**Work order**
Please count the lines with the word "glasses" in the material below, then state the number by itself.

**Records shown**

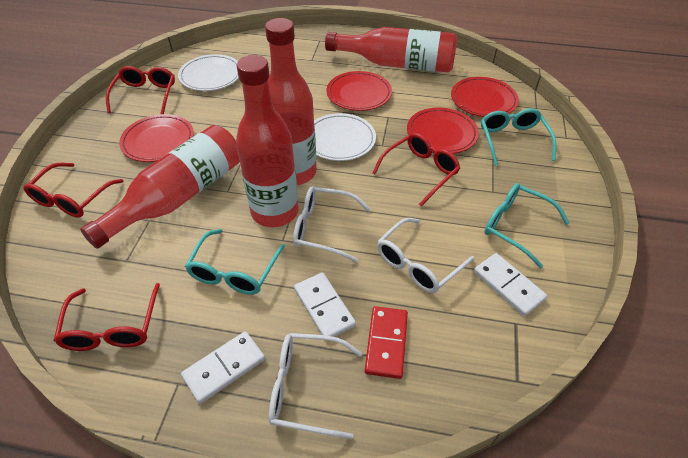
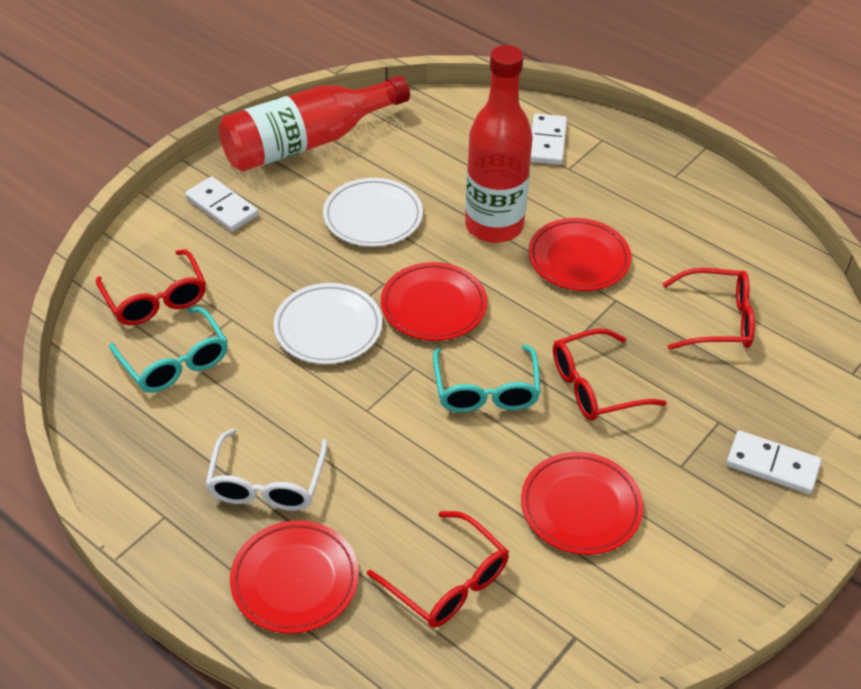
red bottle: 4 -> 2
red domino: 1 -> 0
turquoise glasses: 3 -> 2
white glasses: 3 -> 1

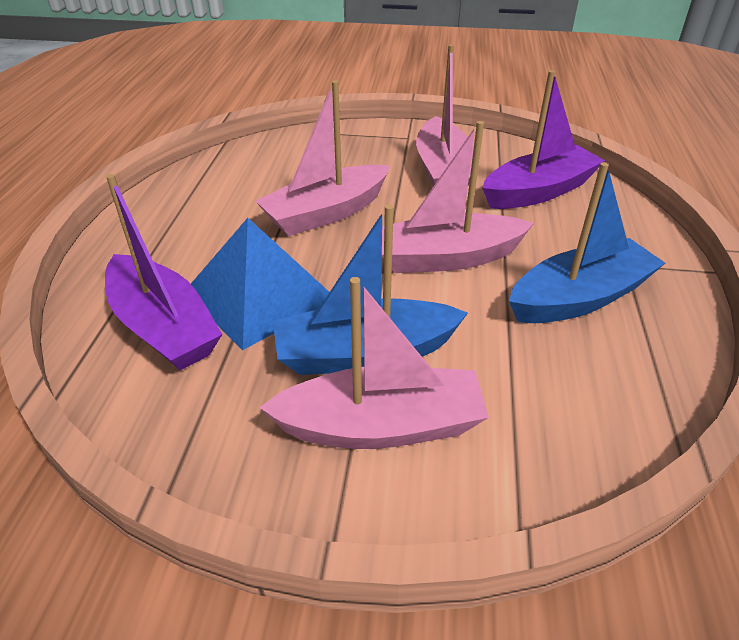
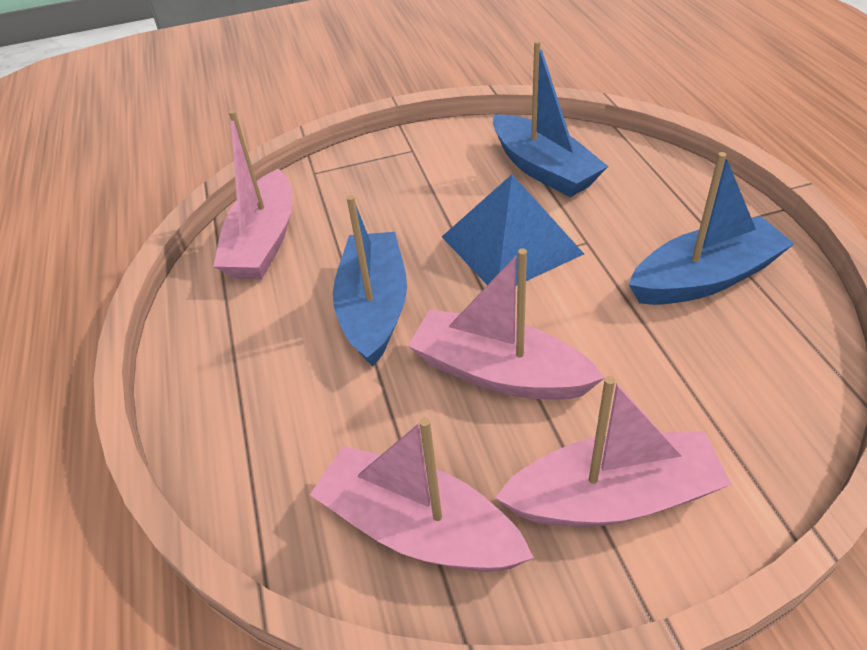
blue boat: 2 -> 3
purple boat: 2 -> 0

**Task output**
2